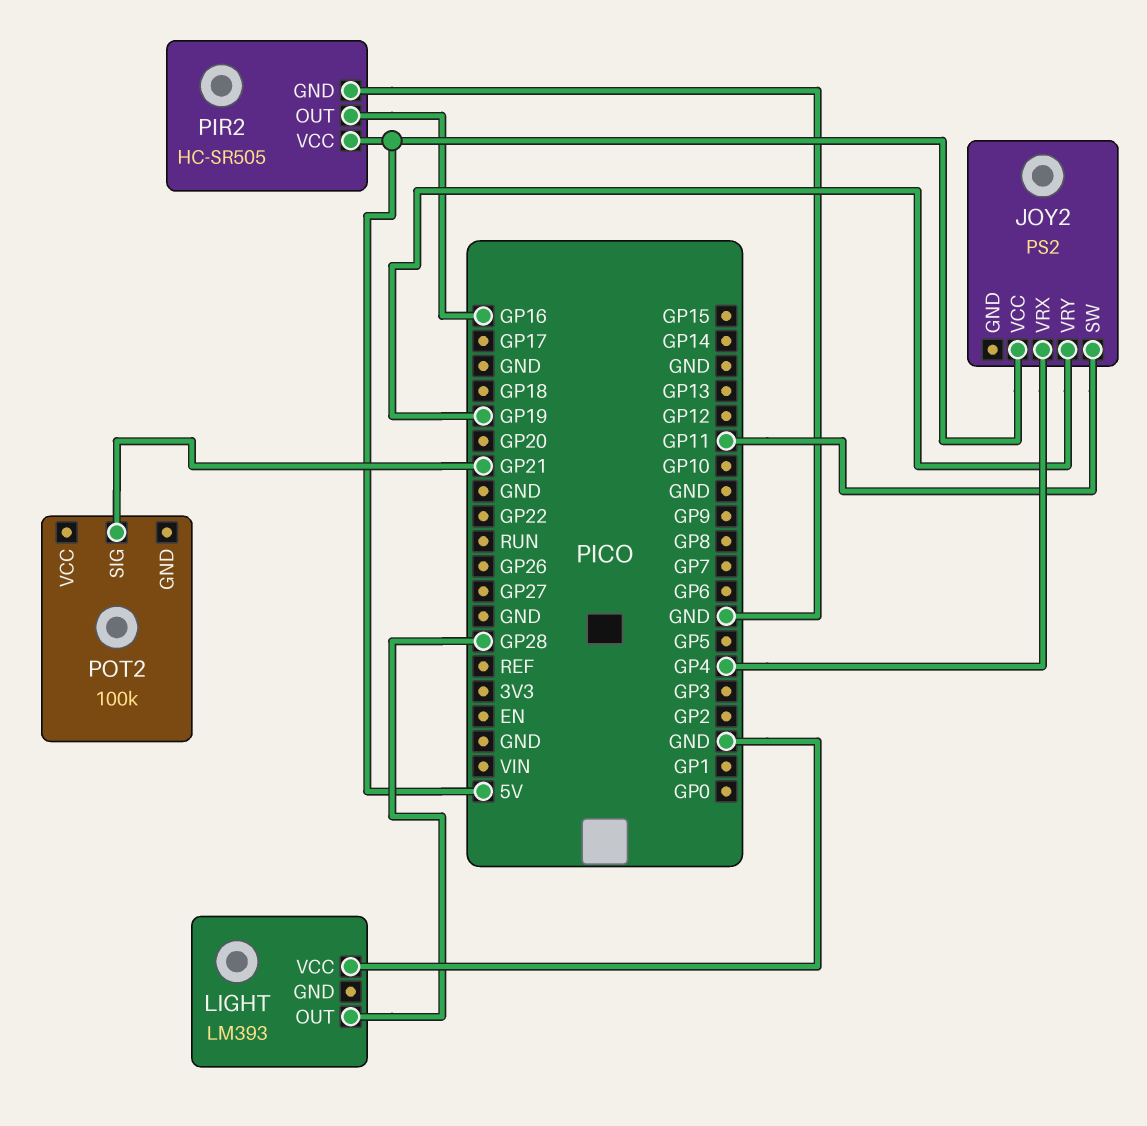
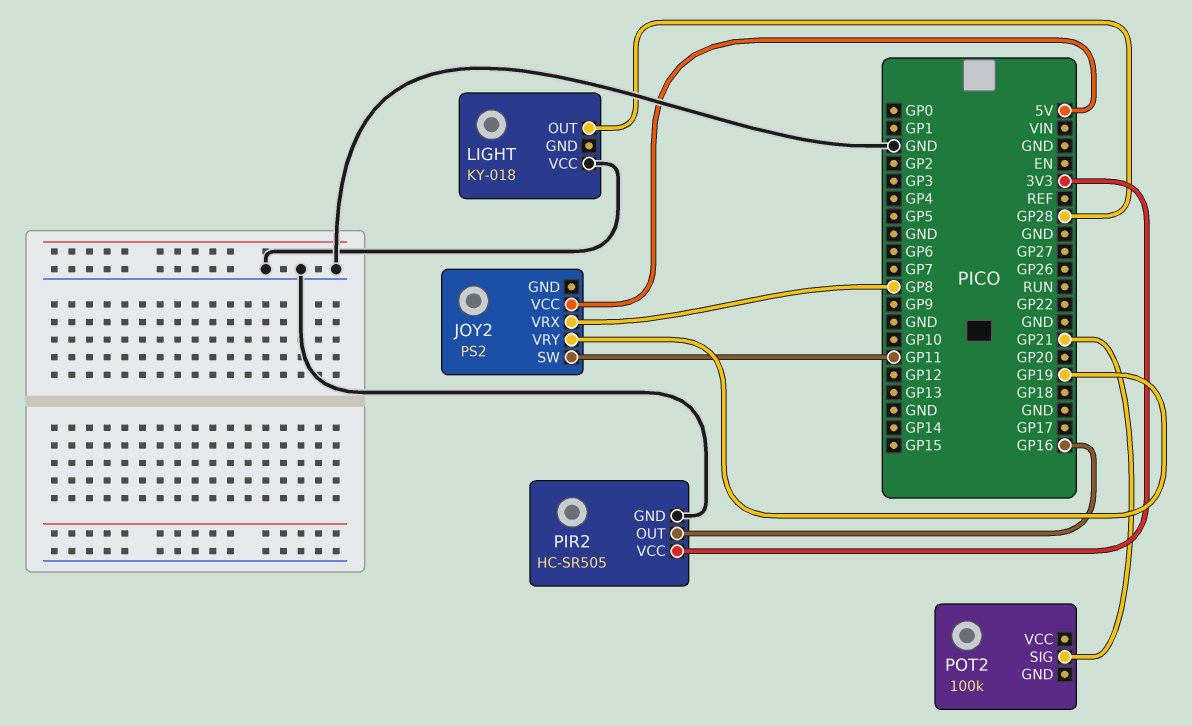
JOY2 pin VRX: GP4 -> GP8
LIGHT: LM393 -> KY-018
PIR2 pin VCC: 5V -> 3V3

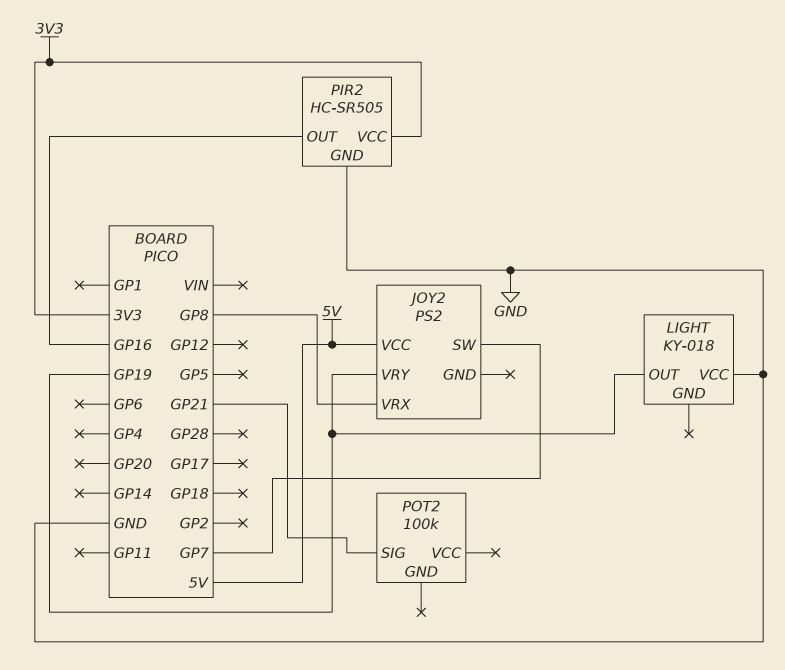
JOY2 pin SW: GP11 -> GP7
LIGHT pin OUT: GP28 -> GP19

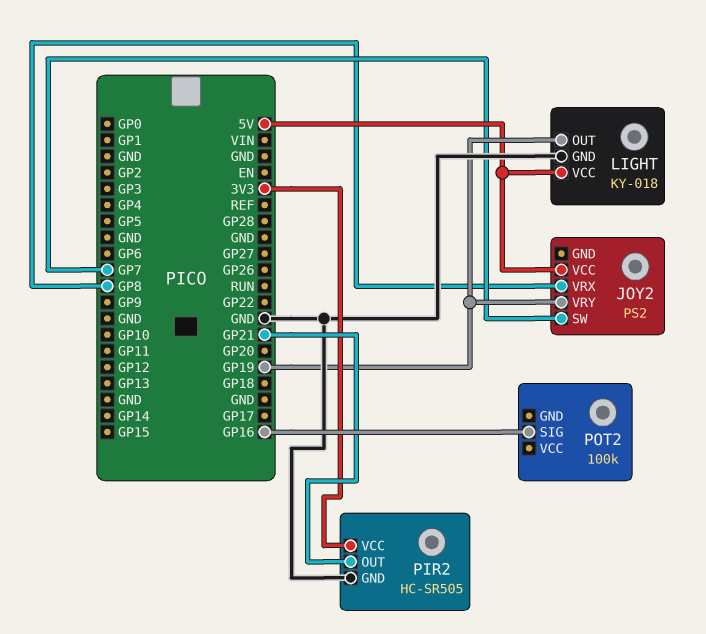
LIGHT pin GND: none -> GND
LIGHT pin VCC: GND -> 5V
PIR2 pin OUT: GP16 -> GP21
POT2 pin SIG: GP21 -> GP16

_Your assignment_
Using the data above, write out every line exactly, leaving the images behind.

_Task result_
JOY2 pin VRX: GP4 -> GP8
LIGHT: LM393 -> KY-018
PIR2 pin VCC: 5V -> 3V3

JOY2 pin SW: GP11 -> GP7
LIGHT pin OUT: GP28 -> GP19

LIGHT pin GND: none -> GND
LIGHT pin VCC: GND -> 5V
PIR2 pin OUT: GP16 -> GP21
POT2 pin SIG: GP21 -> GP16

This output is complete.